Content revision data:
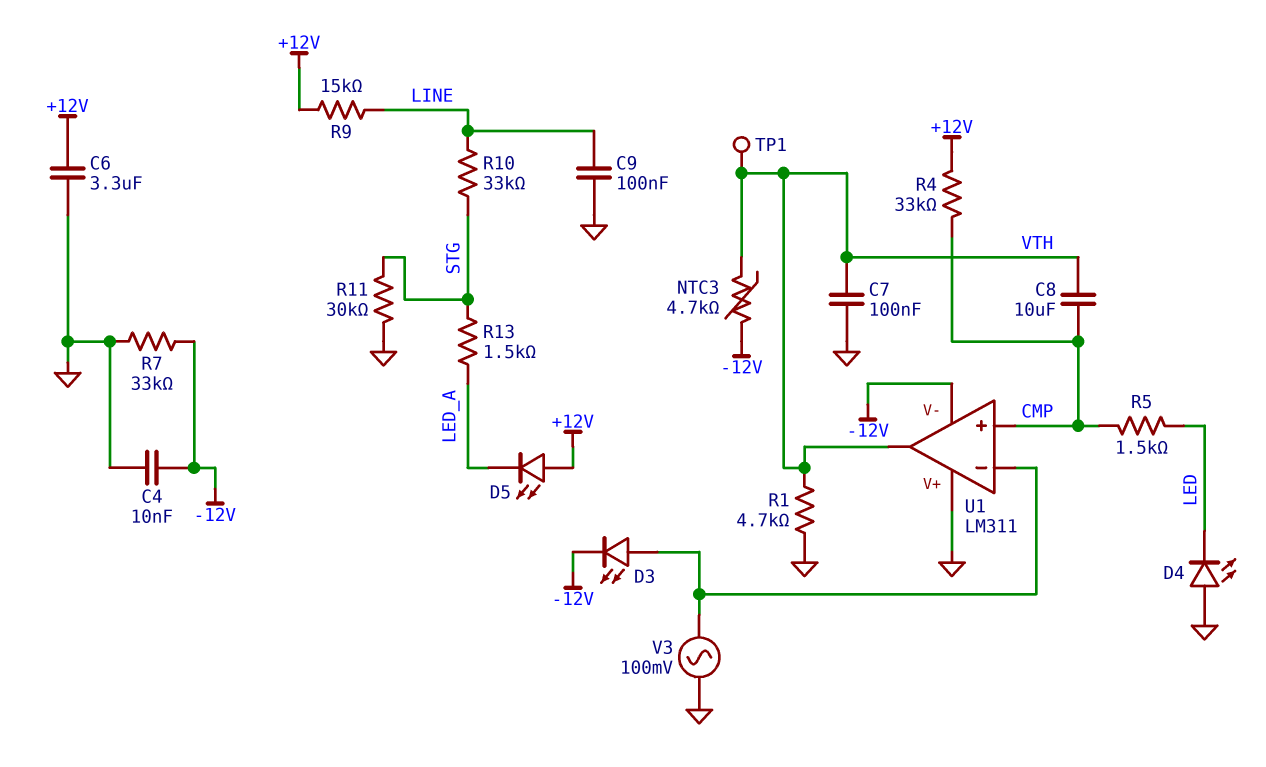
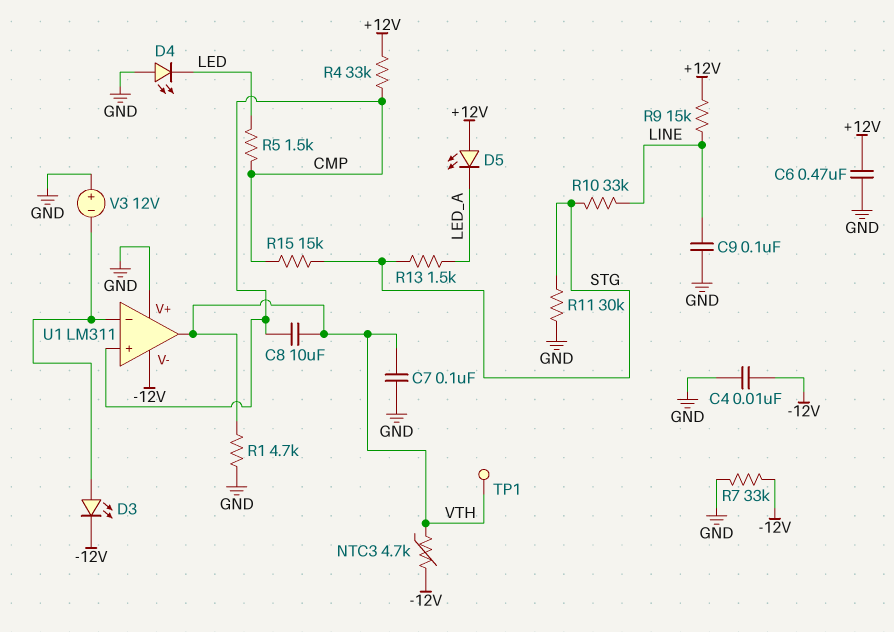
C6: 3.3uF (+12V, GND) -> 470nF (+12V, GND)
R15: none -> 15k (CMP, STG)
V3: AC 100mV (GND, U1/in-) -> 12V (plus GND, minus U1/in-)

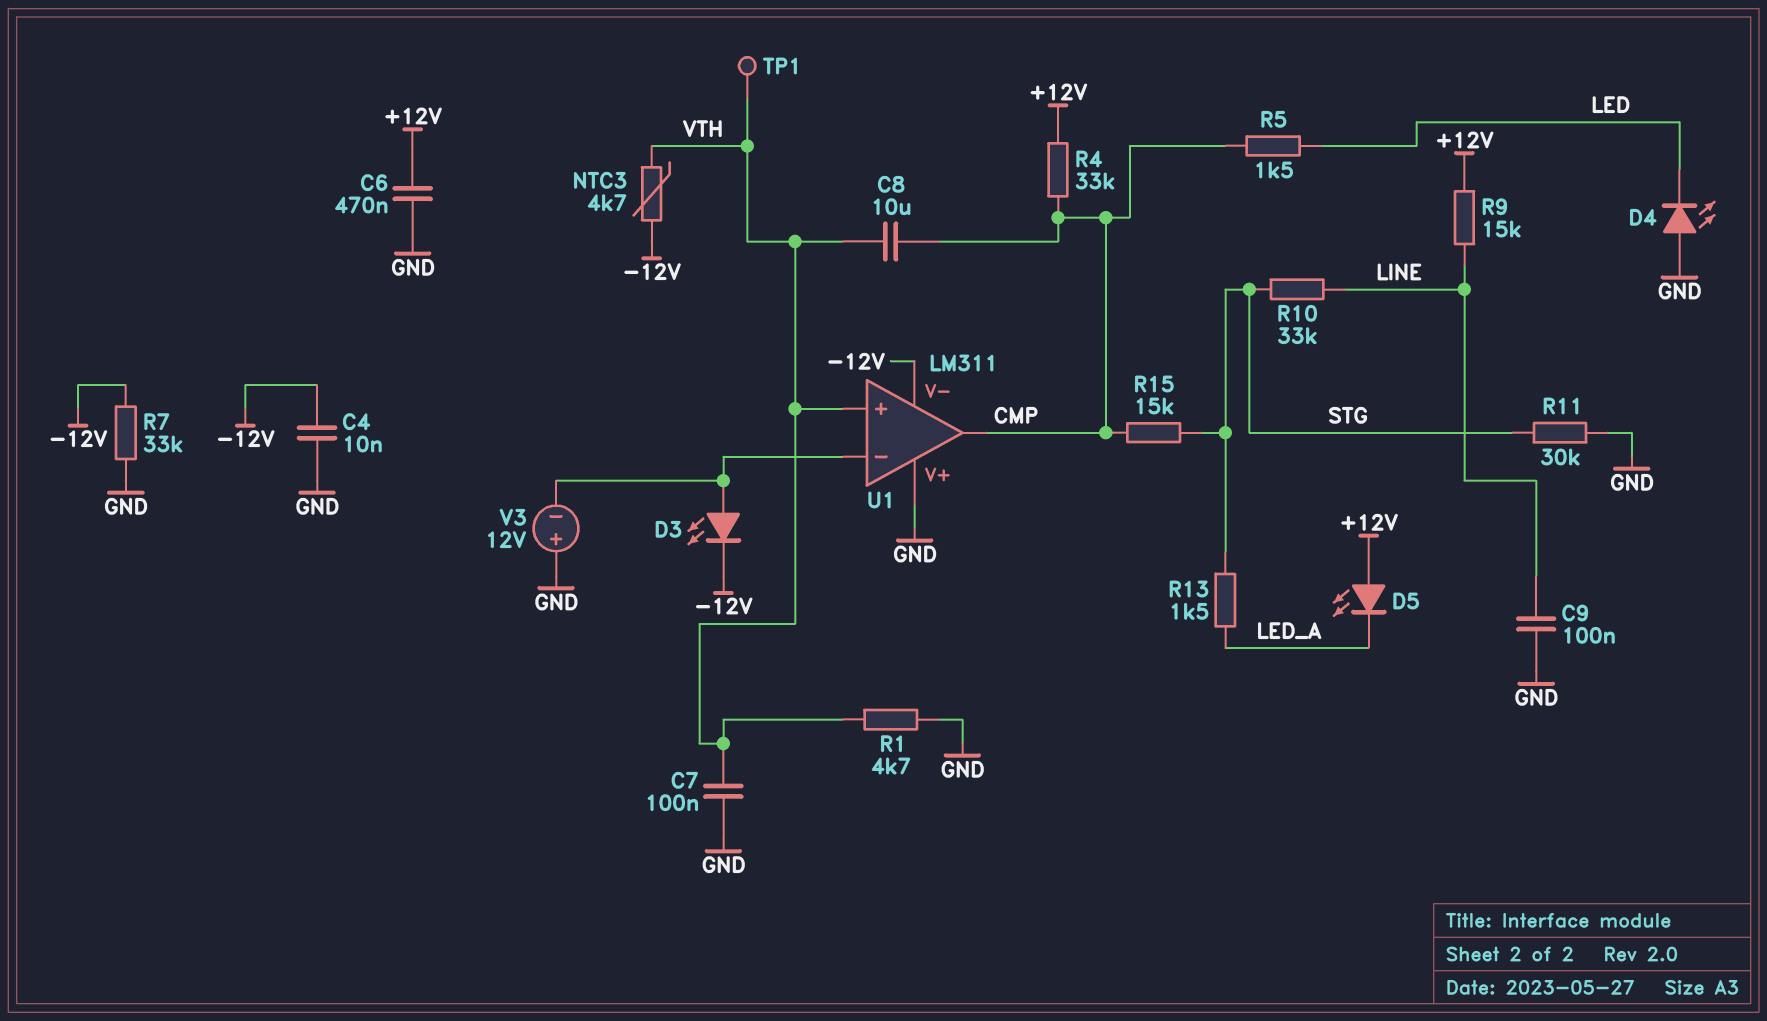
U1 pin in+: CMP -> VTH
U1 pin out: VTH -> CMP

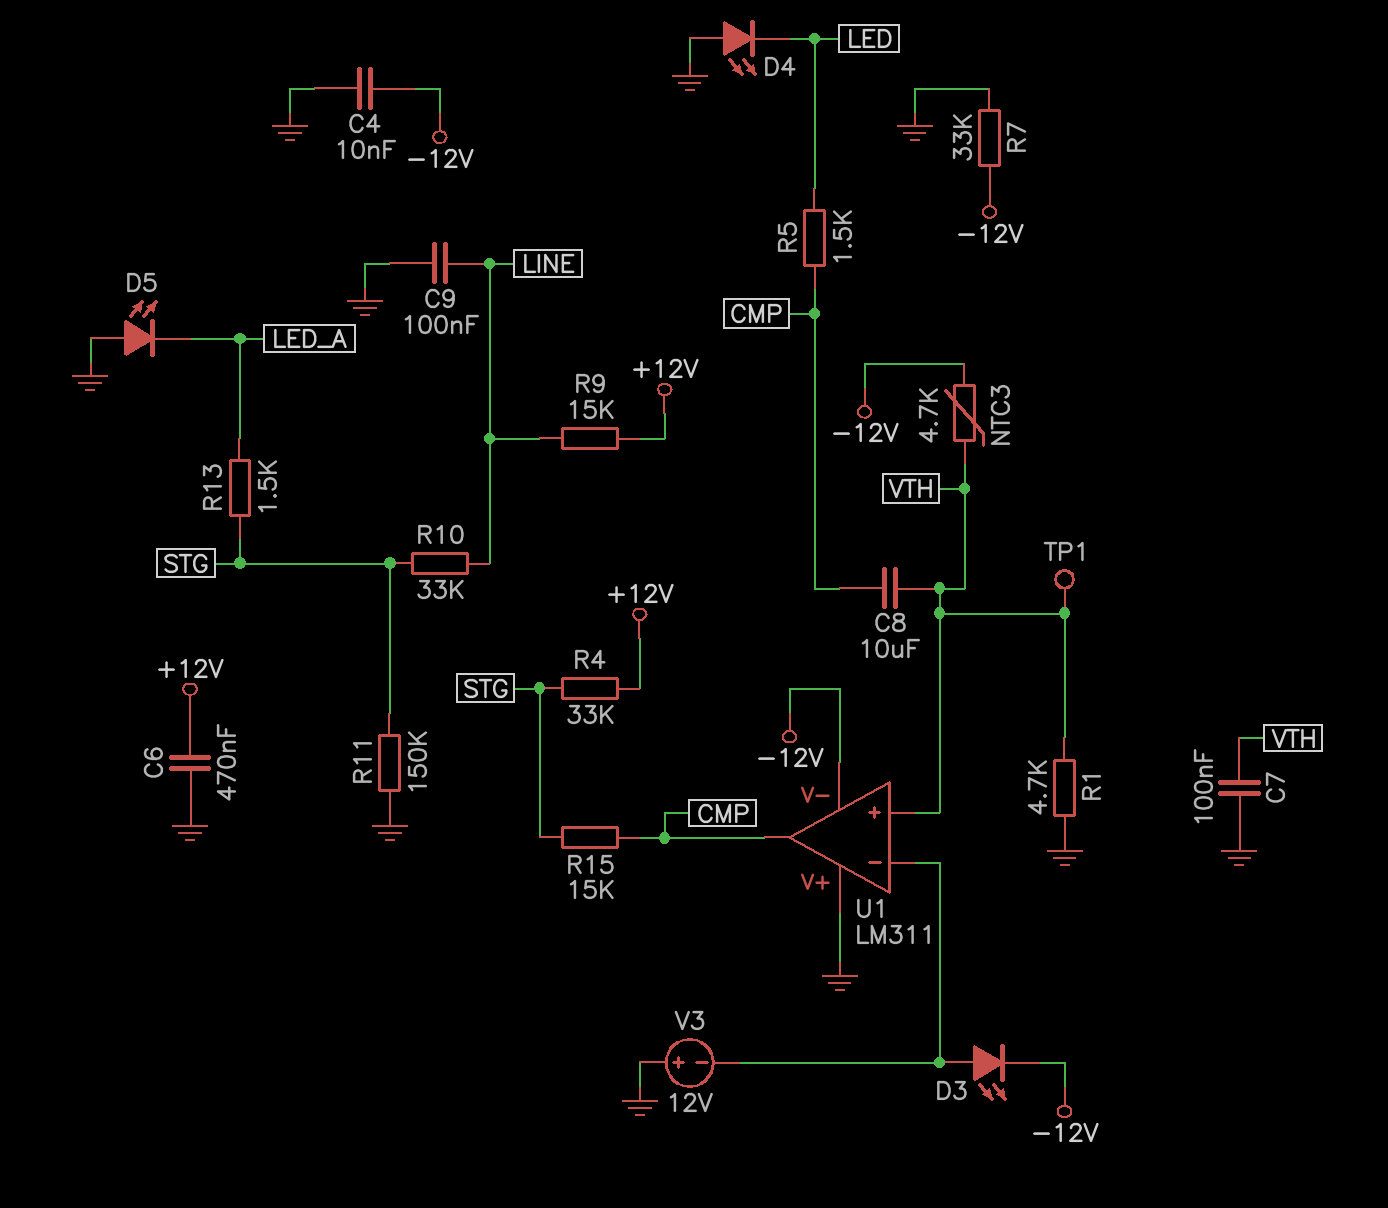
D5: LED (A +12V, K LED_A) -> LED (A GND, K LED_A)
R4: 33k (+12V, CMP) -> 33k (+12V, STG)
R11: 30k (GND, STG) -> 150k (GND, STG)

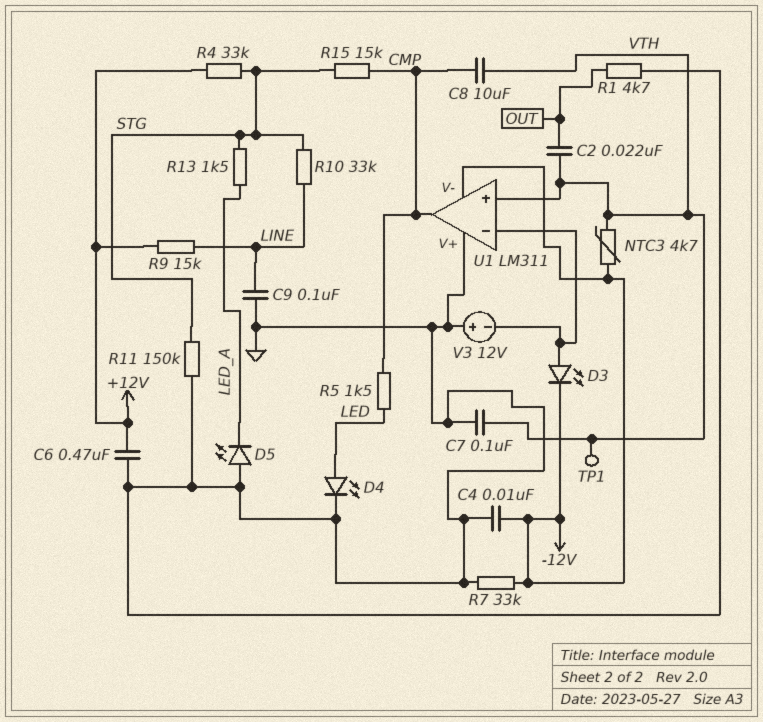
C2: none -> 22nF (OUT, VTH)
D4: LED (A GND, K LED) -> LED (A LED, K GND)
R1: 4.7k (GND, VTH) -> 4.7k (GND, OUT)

What you should do
Work through the records line by line, and once you reach the final line, report only how many held "none".

Answer box
2